START SOURCE MATERIAL

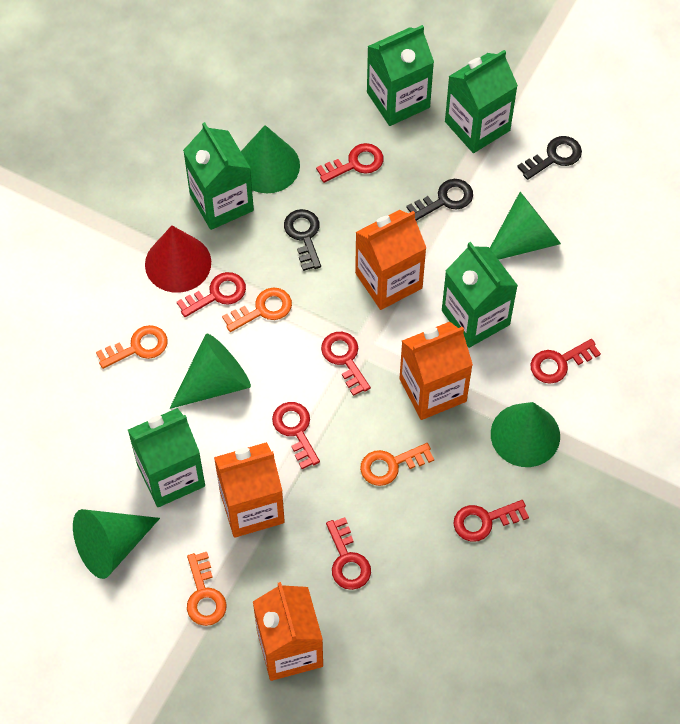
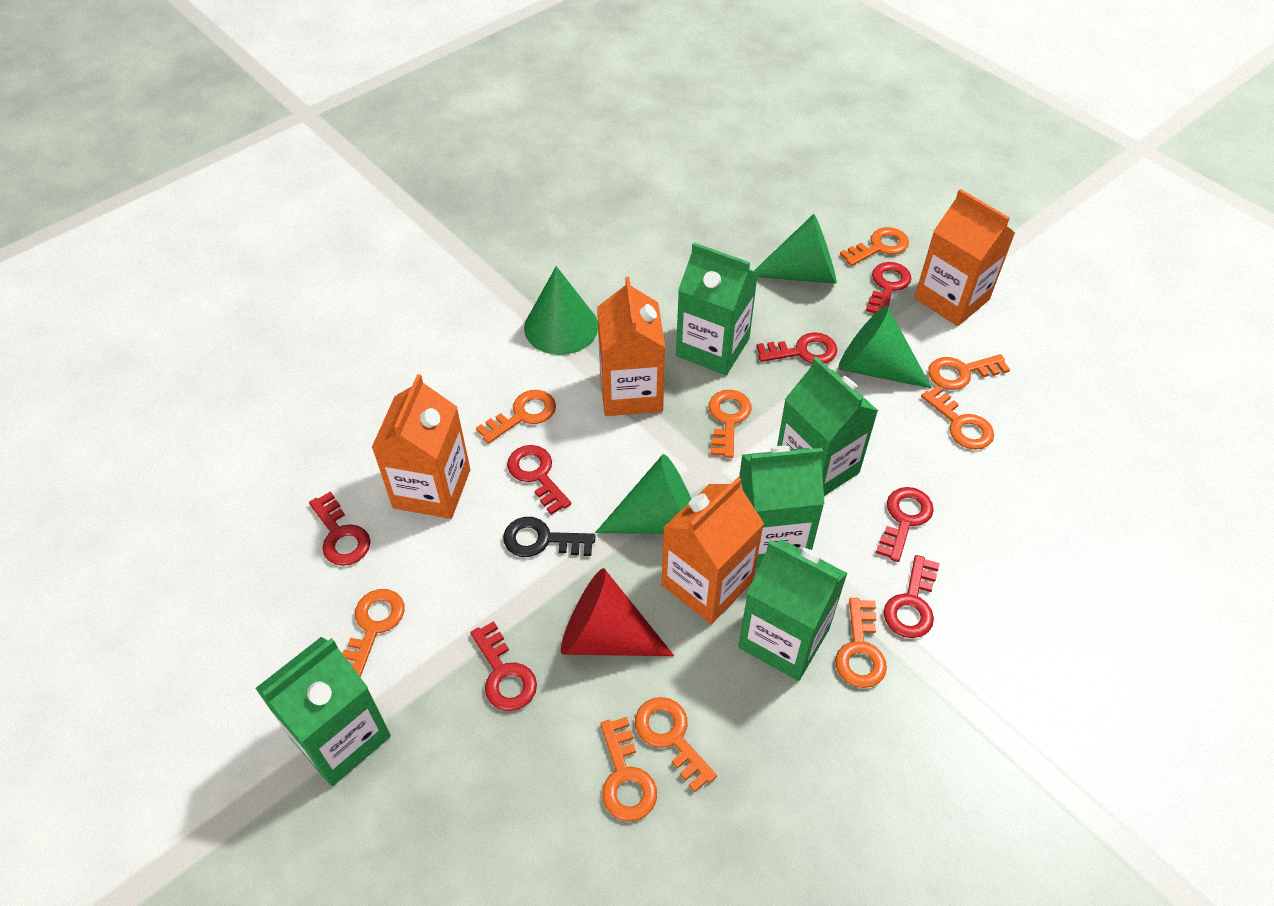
black key: 3 -> 1
green cone: 5 -> 4
orange key: 4 -> 9

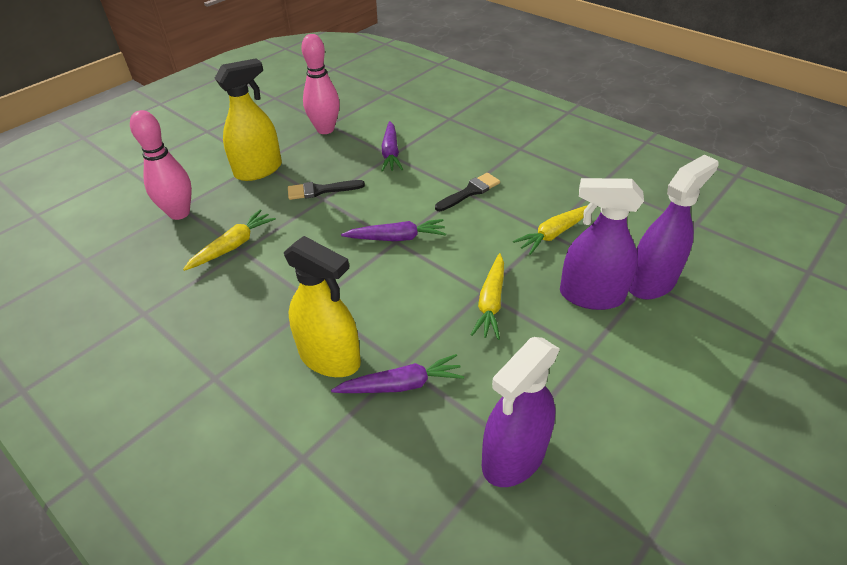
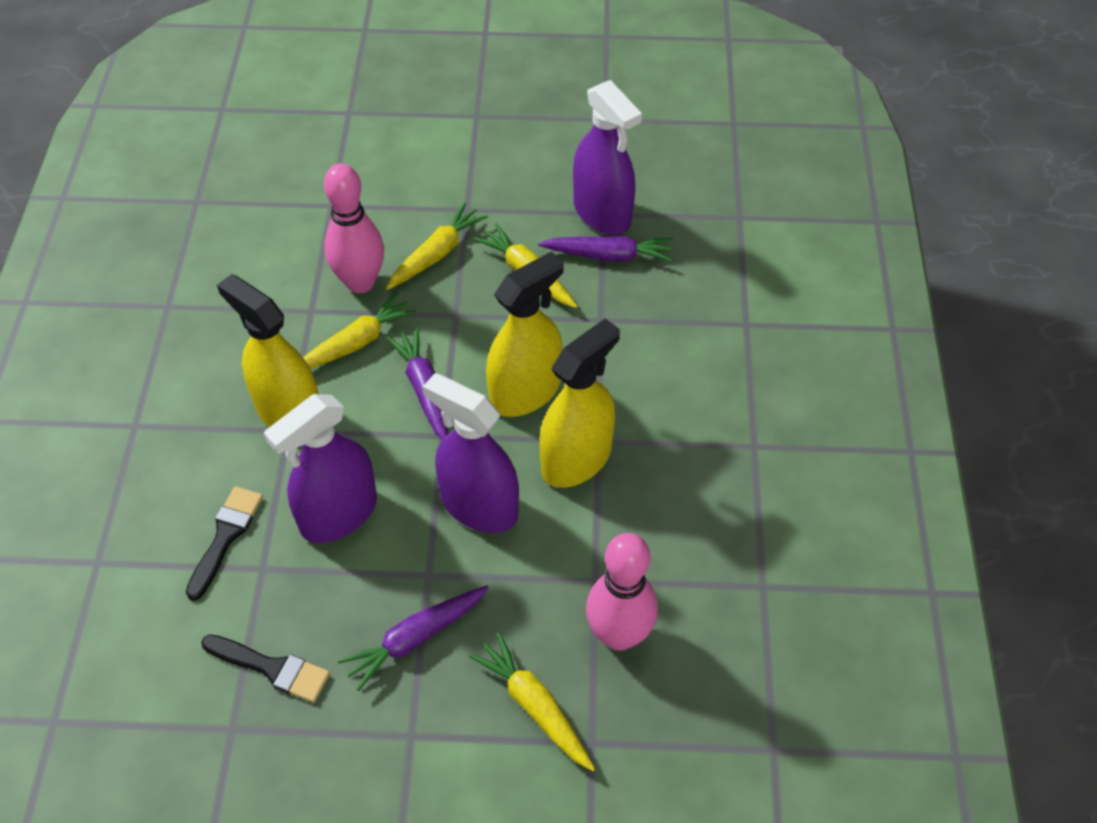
yellow carrot: 3 -> 4
yellow spray bottle: 2 -> 3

END SOURCE MATERIAL

> _ASSIGNMENT_
Run a filter over the data above and keep each line that contains the word "yellow".

> _YOUR RESPONSE_
yellow carrot: 3 -> 4
yellow spray bottle: 2 -> 3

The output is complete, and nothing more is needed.